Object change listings
-=-=-=-=-

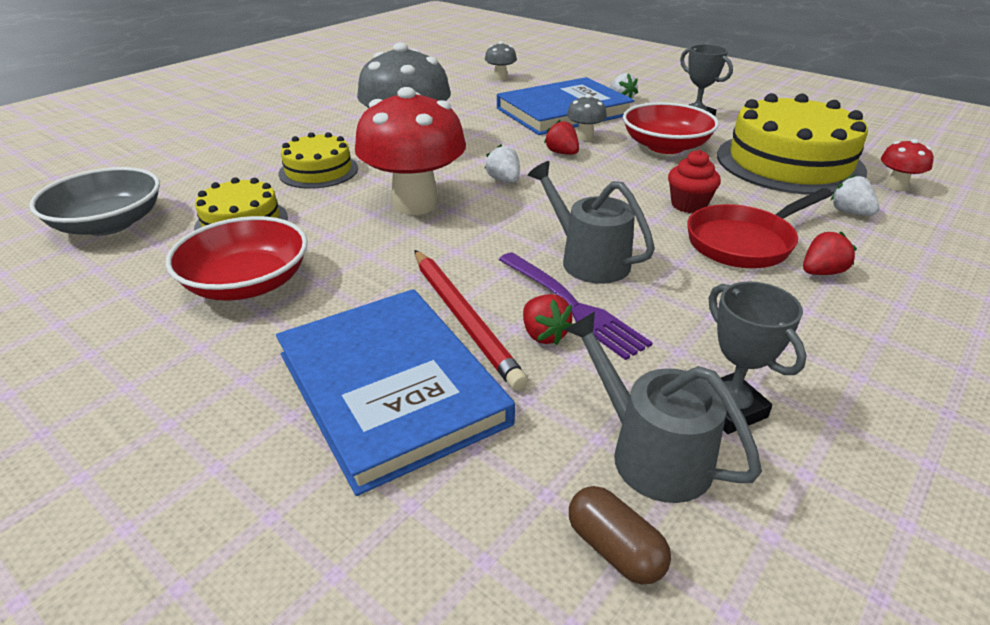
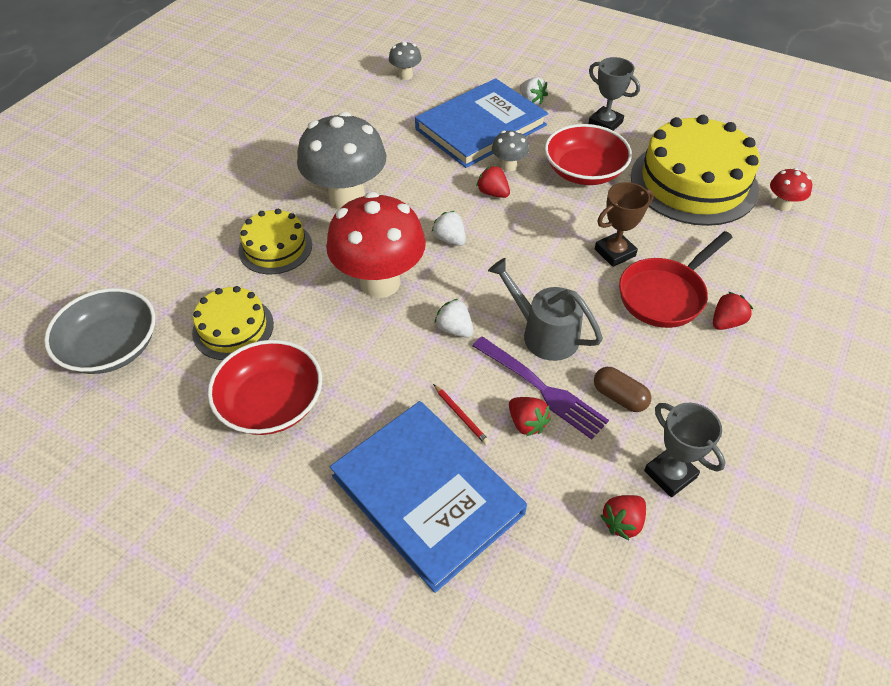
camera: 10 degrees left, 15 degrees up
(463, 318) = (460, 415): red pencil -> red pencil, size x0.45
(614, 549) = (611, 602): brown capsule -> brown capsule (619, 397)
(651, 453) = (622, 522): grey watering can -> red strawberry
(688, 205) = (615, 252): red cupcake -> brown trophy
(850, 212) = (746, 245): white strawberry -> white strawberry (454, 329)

-=-=-=-=-

WORK REQUEST: Search the records above for the word "brown" and give the number of lines where it occurs, nothing else.

ANSWER TO THE PROBLEM: 2